■ YOUR OBJECTIVE
What is the count of lines in the data that hold the string "railway"? State the number alone.

====== THE INPUT ======

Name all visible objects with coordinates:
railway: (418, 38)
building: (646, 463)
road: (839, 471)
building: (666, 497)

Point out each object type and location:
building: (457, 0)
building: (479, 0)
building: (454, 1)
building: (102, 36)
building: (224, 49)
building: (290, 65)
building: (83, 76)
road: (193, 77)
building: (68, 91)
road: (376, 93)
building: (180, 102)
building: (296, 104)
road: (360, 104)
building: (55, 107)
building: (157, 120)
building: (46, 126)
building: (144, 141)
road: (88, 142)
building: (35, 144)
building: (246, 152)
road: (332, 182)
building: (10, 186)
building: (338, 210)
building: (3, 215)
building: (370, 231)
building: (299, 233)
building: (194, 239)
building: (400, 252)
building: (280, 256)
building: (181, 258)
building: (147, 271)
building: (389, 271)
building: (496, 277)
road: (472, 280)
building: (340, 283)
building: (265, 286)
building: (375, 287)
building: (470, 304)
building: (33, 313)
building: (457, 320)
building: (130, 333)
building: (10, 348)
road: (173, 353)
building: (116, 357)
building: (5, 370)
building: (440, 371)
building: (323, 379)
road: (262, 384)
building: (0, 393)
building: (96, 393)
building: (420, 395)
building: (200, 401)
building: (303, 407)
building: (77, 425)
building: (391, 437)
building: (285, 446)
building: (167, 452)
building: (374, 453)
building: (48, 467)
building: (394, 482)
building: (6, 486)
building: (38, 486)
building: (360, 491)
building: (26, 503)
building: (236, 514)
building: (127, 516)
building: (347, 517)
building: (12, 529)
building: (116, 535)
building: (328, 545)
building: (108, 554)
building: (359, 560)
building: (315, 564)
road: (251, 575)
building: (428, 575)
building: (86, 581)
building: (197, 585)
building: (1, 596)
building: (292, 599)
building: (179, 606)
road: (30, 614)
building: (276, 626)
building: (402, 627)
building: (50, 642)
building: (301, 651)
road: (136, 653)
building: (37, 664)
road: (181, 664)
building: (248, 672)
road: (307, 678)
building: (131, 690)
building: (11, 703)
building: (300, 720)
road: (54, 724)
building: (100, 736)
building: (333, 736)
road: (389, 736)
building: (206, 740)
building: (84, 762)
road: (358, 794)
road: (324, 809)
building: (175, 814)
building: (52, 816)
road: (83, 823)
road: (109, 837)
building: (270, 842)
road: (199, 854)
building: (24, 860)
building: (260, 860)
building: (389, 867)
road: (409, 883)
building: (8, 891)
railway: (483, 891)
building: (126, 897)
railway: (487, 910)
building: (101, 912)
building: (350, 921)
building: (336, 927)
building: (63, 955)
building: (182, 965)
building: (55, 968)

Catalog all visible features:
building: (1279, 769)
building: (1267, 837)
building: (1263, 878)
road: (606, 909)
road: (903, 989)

======

■ EXERCISE RESULT
3